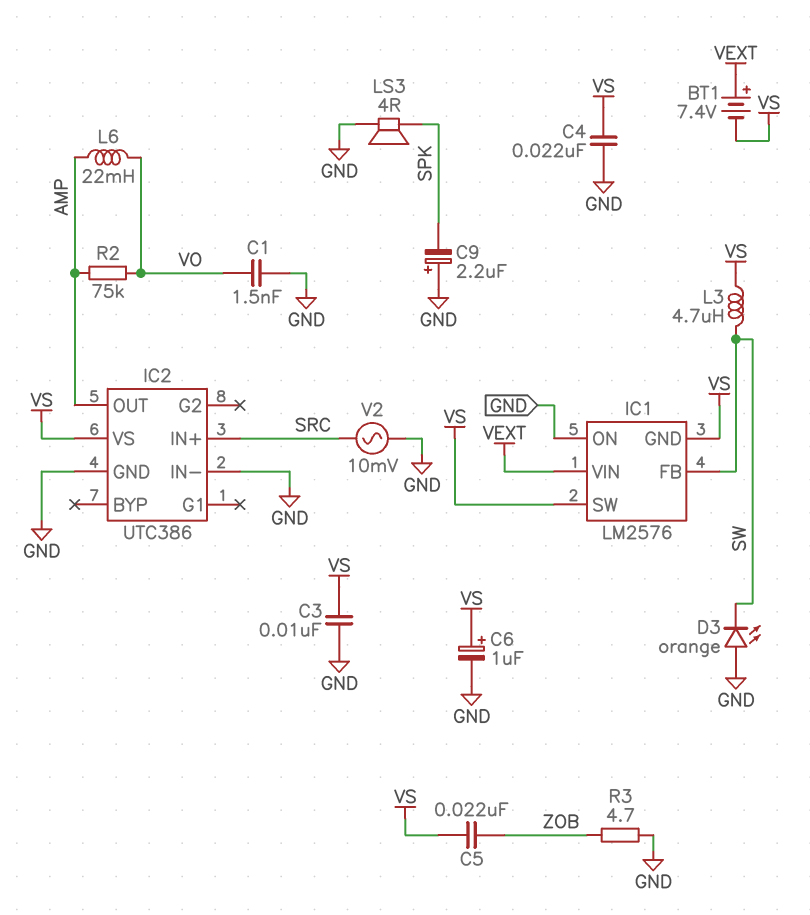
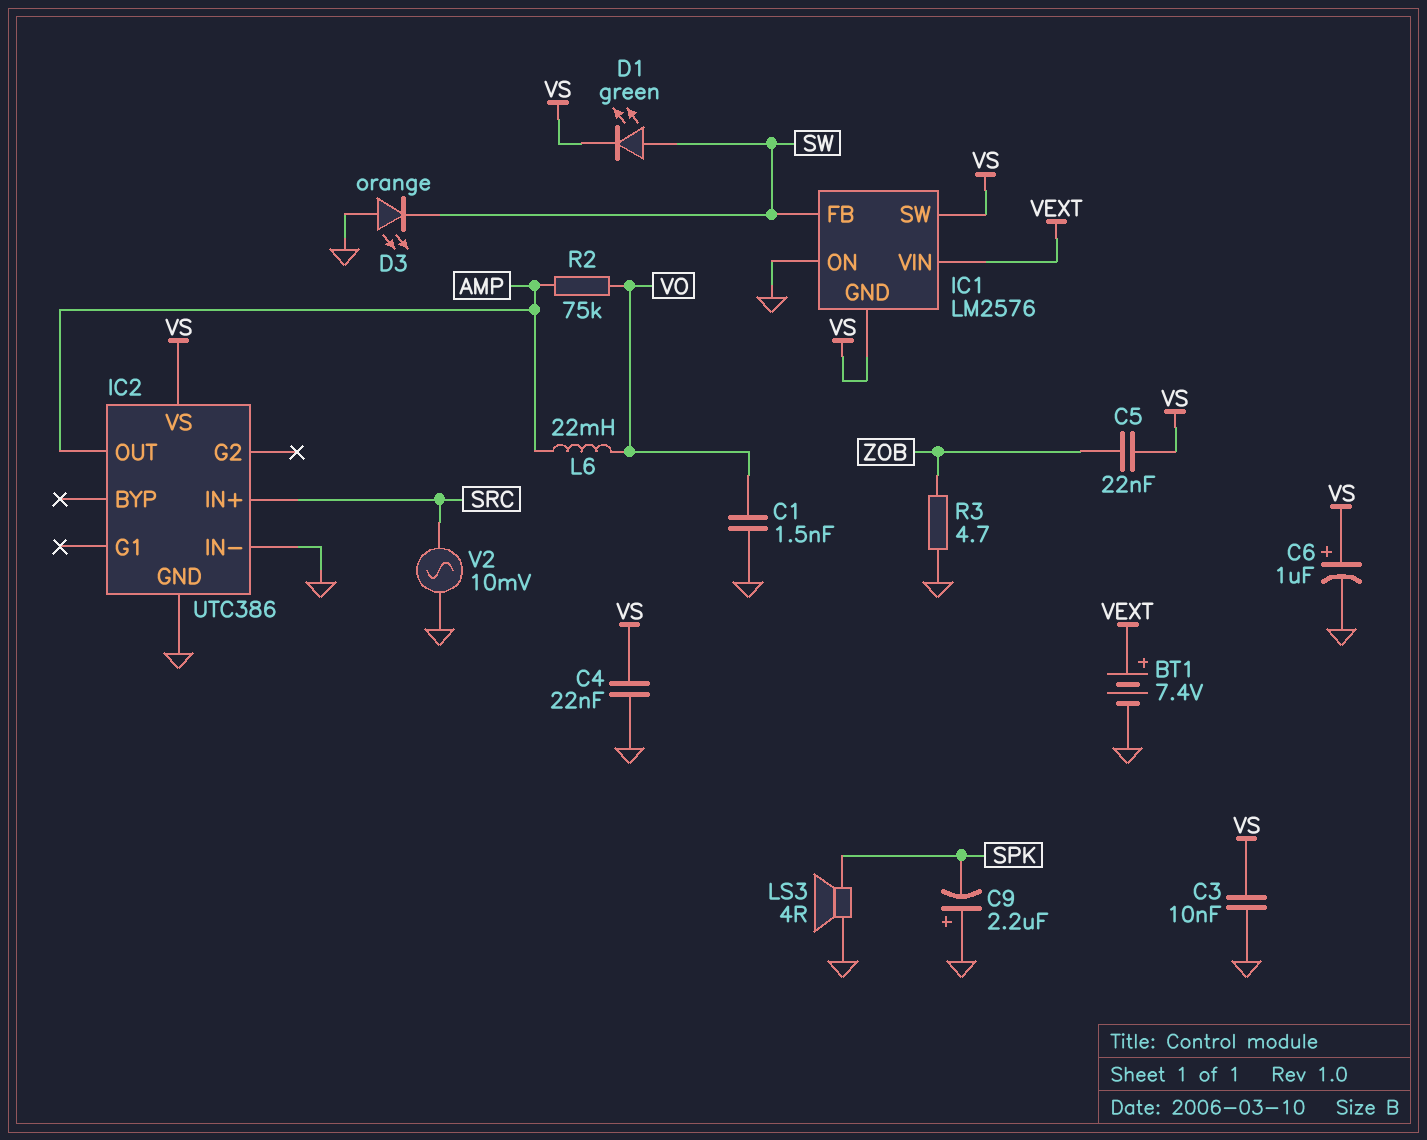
BT1: 7.4V (plus VEXT, minus VS) -> 7.4V (plus VEXT, minus GND)
D1: none -> LED green (A SW, K VS)
L3: 4.7uH (SW, VS) -> none

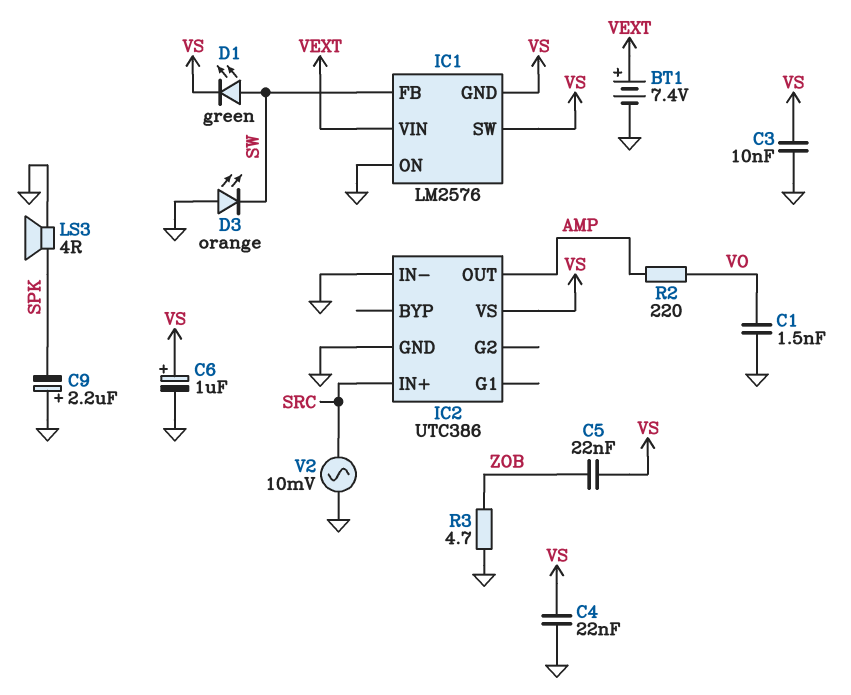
L6: 22mH (AMP, VO) -> none
R2: 75k (AMP, VO) -> 220 (AMP, VO)

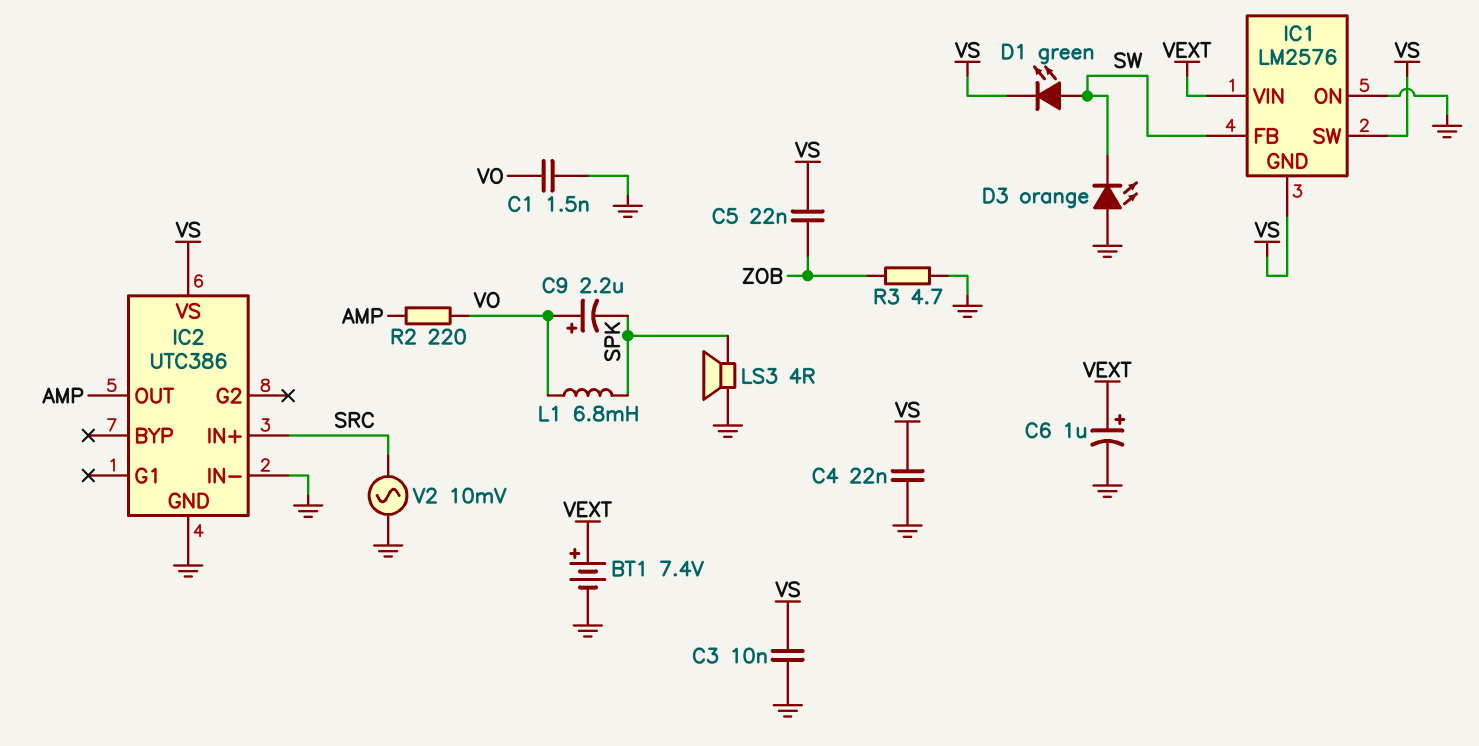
C6: 1uF (plus VS, minus GND) -> 1uF (plus VEXT, minus GND)
C9: 2.2uF (plus GND, minus SPK) -> 2.2uF (plus VO, minus SPK)
L1: none -> 6.8mH (SPK, VO)

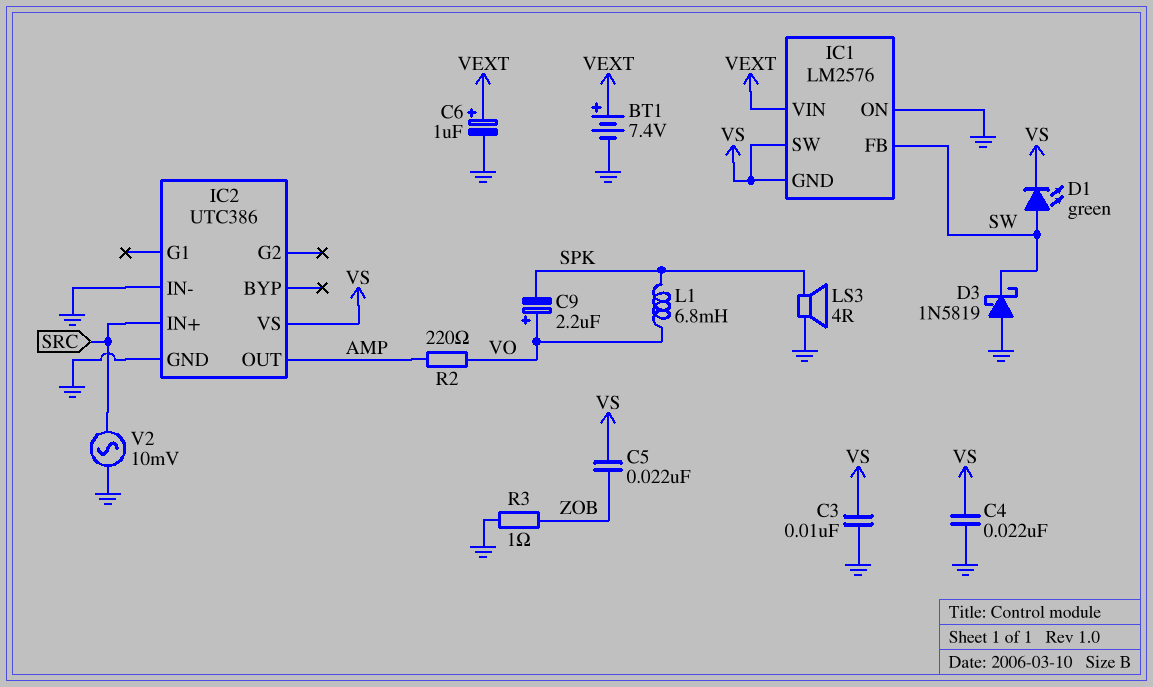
C1: 1.5nF (GND, VO) -> none
D3: LED orange (A GND, K SW) -> schottky 1N5819 (A GND, K SW)
R3: 4.7 (GND, ZOB) -> 1 (GND, ZOB)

○ ○ ○ ○ ○

§ TASK GOAL
Filter the data above, keeping only lines that include the string "plus".

§ EXERCISE SOLUTION
BT1: 7.4V (plus VEXT, minus VS) -> 7.4V (plus VEXT, minus GND)
C6: 1uF (plus VS, minus GND) -> 1uF (plus VEXT, minus GND)
C9: 2.2uF (plus GND, minus SPK) -> 2.2uF (plus VO, minus SPK)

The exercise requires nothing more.